- [Description of the task] From the records below, transcribe only the lines running from the one with "(481, 231) = (376, 106): white" through the one with "(716, 634) = (722, 476): white". Keep both of those end lines.

- [Available data]
::::

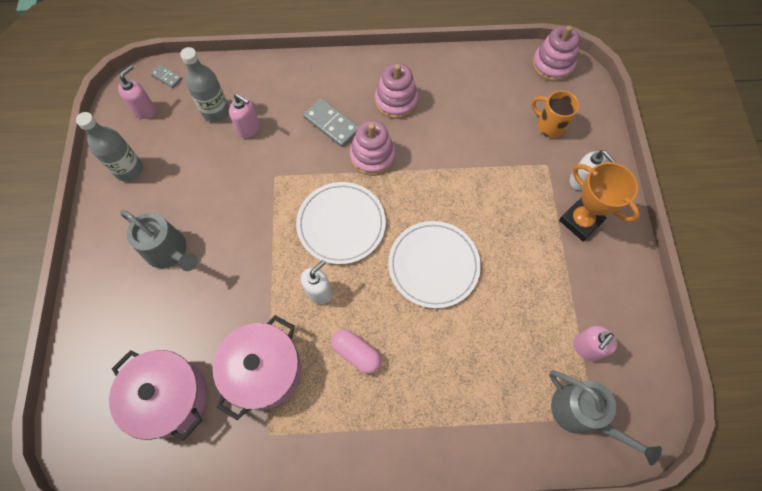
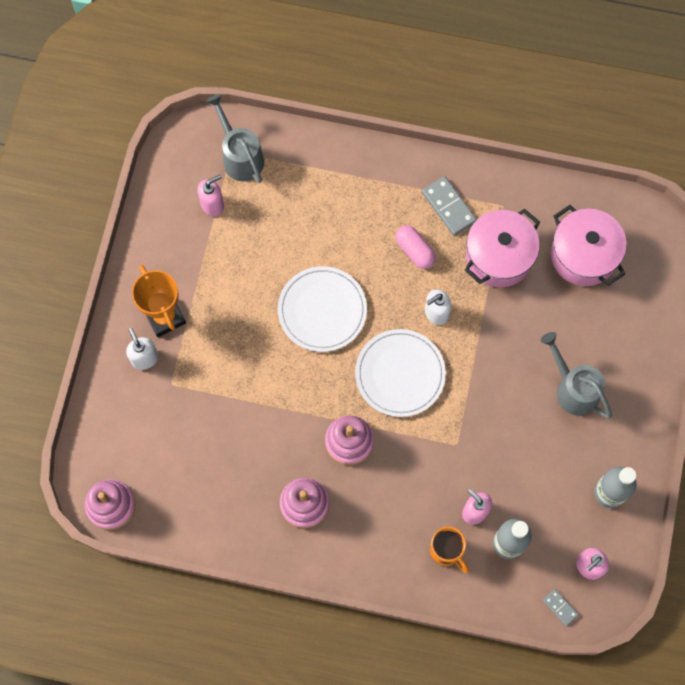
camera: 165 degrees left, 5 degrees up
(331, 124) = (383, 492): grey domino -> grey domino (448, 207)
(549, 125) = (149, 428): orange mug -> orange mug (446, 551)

::::

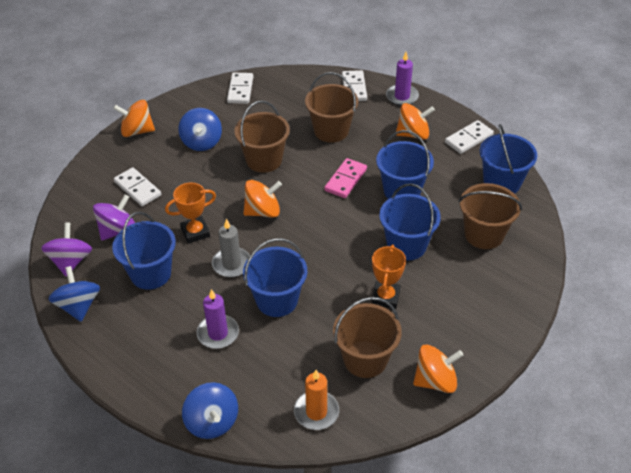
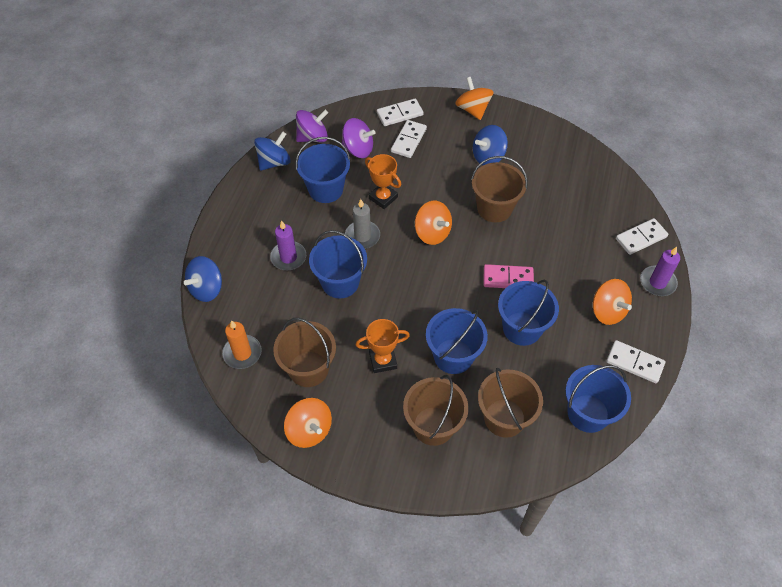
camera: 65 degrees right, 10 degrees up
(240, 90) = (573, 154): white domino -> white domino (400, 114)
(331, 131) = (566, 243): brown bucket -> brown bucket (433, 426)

::::

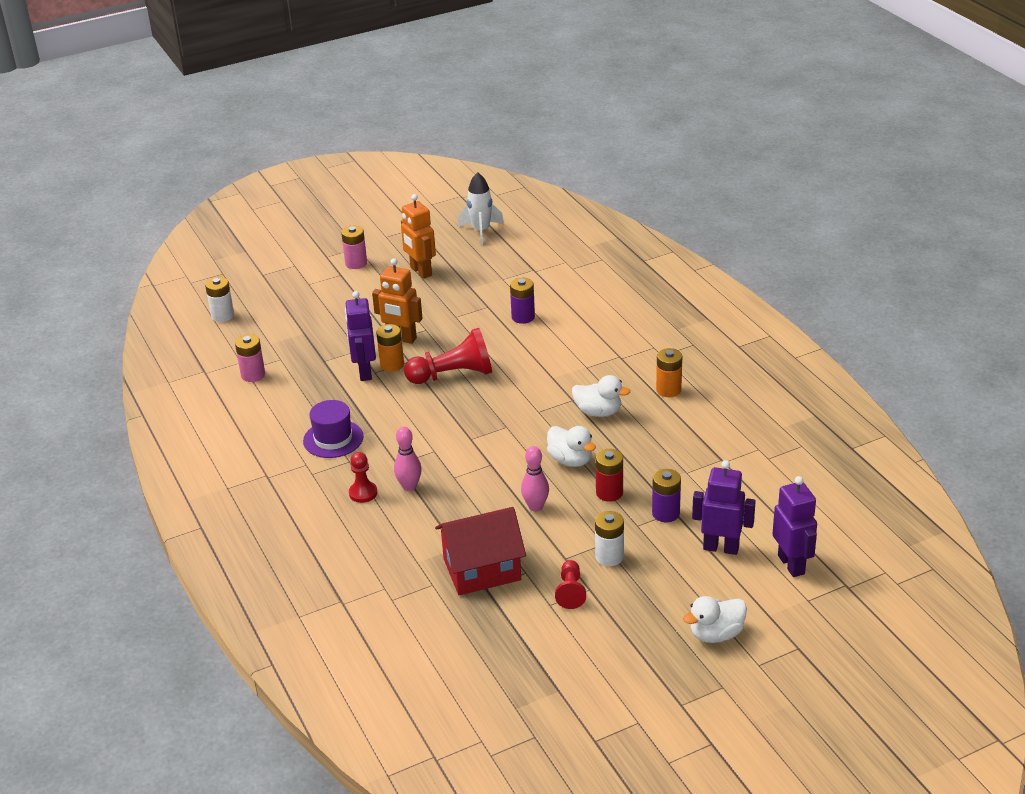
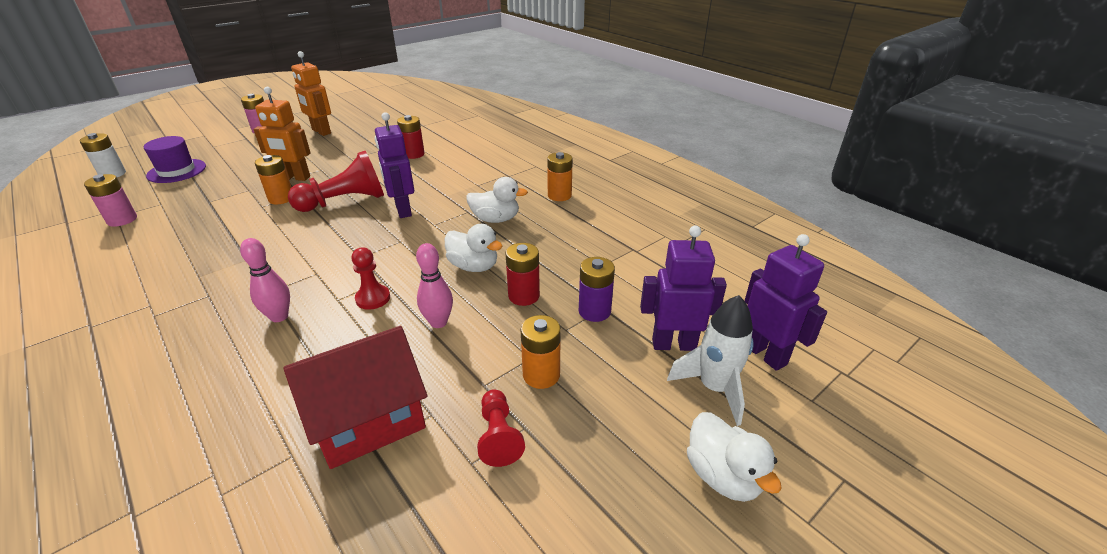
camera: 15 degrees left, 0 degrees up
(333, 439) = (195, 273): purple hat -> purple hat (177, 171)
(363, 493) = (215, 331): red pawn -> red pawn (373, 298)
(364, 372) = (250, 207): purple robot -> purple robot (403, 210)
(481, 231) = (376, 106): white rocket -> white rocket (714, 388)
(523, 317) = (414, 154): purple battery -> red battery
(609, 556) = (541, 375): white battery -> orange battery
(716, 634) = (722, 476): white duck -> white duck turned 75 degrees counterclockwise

::::

- [Solution to the problem]
(481, 231) = (376, 106): white rocket -> white rocket (714, 388)
(523, 317) = (414, 154): purple battery -> red battery
(609, 556) = (541, 375): white battery -> orange battery
(716, 634) = (722, 476): white duck -> white duck turned 75 degrees counterclockwise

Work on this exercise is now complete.